### TASK INSTRUCTIONS
Out of the material that follows, write out exactly the lines from the line with "JOY: PS2 -> HW-504" to the line with "SONAR3 pin ECHO: D8 -> D6", both ends included, and no others.

### DATA FOR ANALYSIS
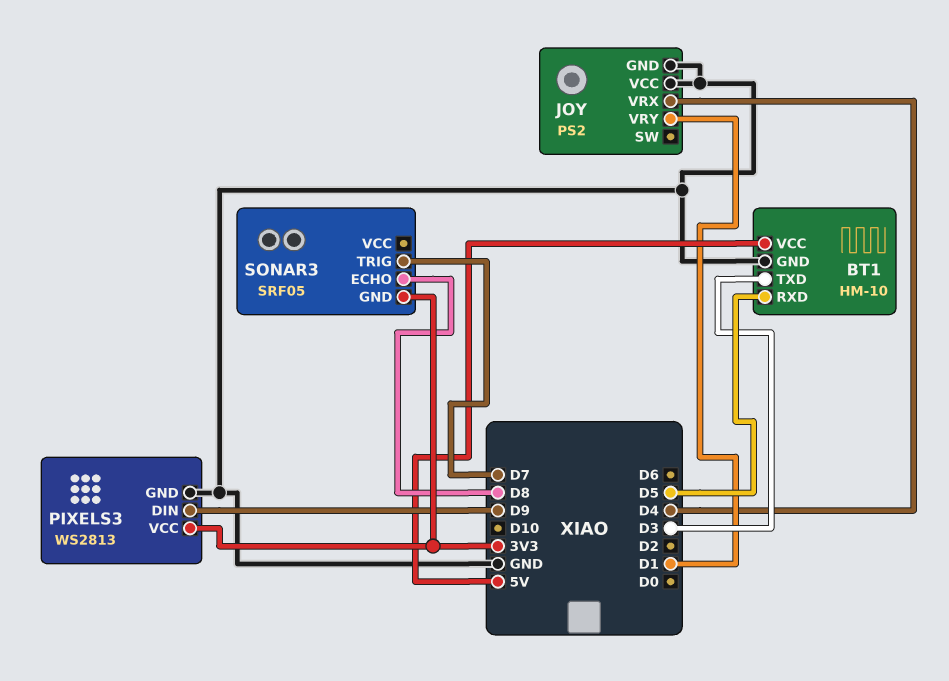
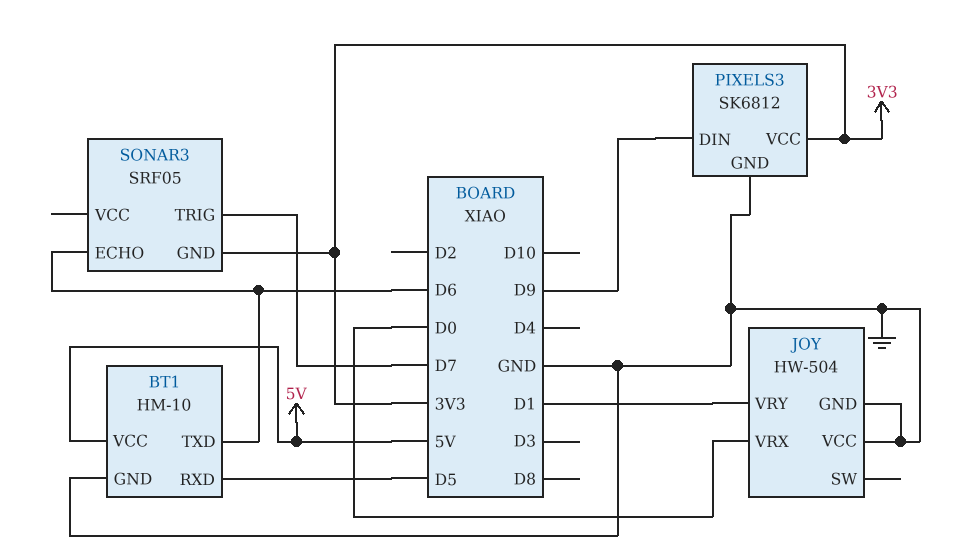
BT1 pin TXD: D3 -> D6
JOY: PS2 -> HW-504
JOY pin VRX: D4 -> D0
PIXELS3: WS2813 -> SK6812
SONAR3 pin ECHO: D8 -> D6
---
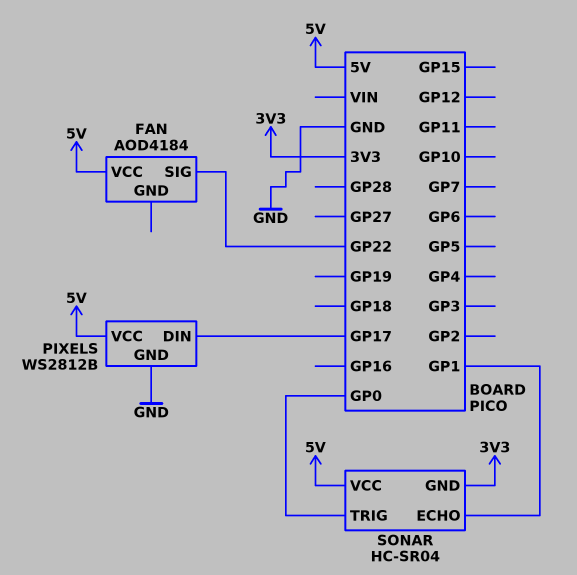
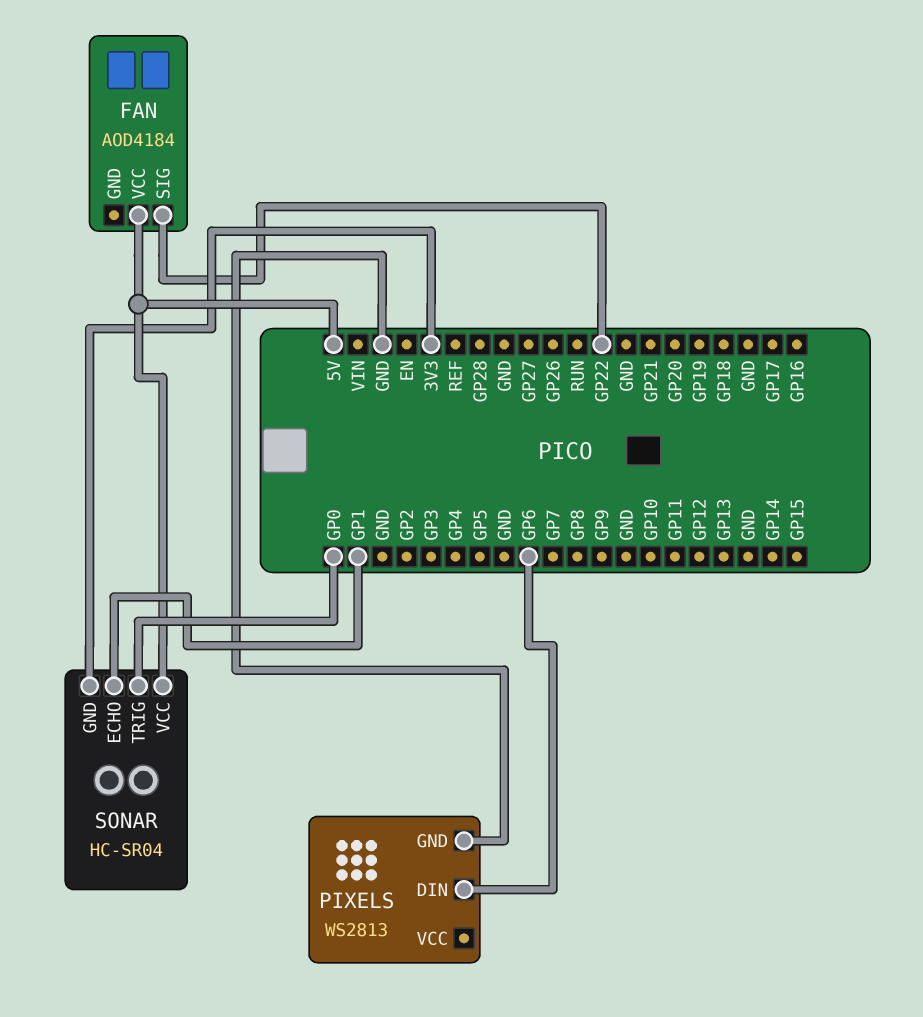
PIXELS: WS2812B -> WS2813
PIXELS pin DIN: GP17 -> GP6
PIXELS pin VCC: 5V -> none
* * *
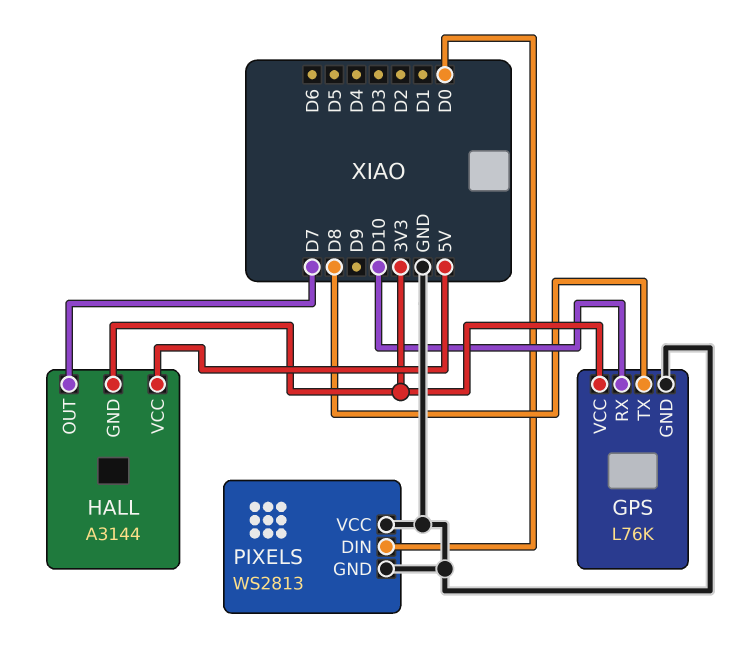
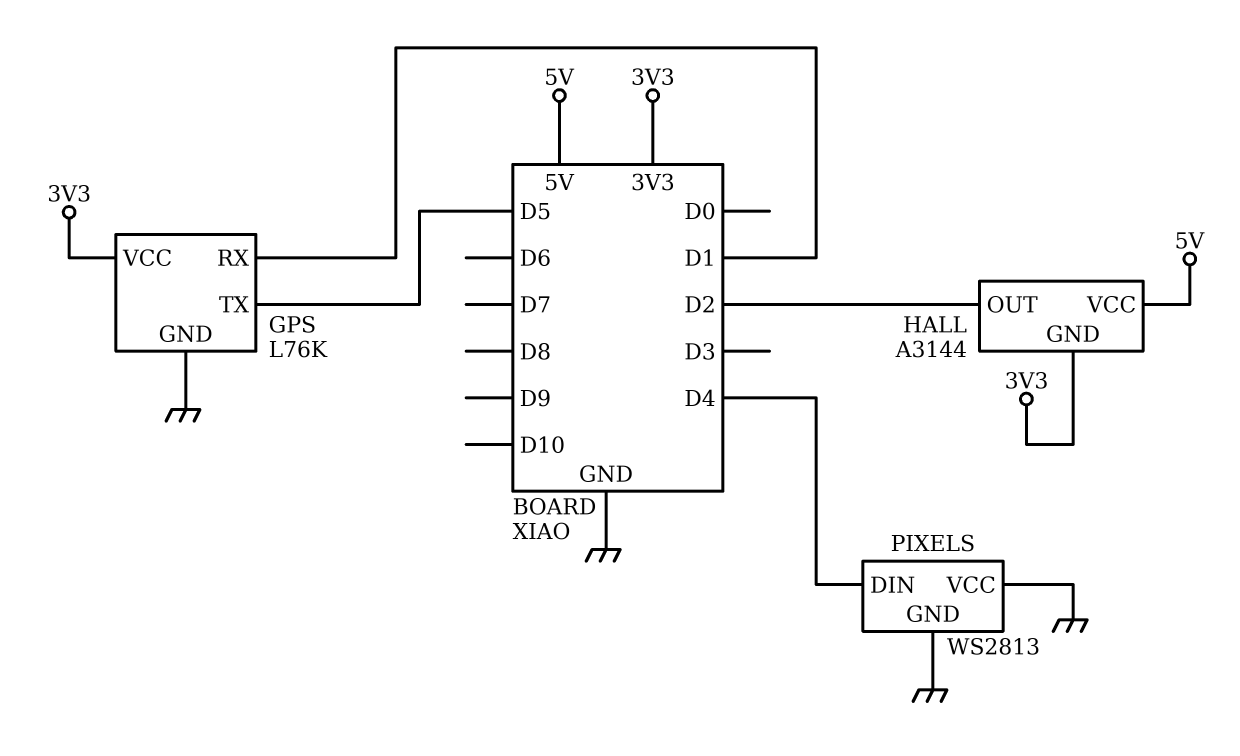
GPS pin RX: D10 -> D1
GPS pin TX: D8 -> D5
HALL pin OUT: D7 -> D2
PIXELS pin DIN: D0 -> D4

### REPLY TO THE TASK
JOY: PS2 -> HW-504
JOY pin VRX: D4 -> D0
PIXELS3: WS2813 -> SK6812
SONAR3 pin ECHO: D8 -> D6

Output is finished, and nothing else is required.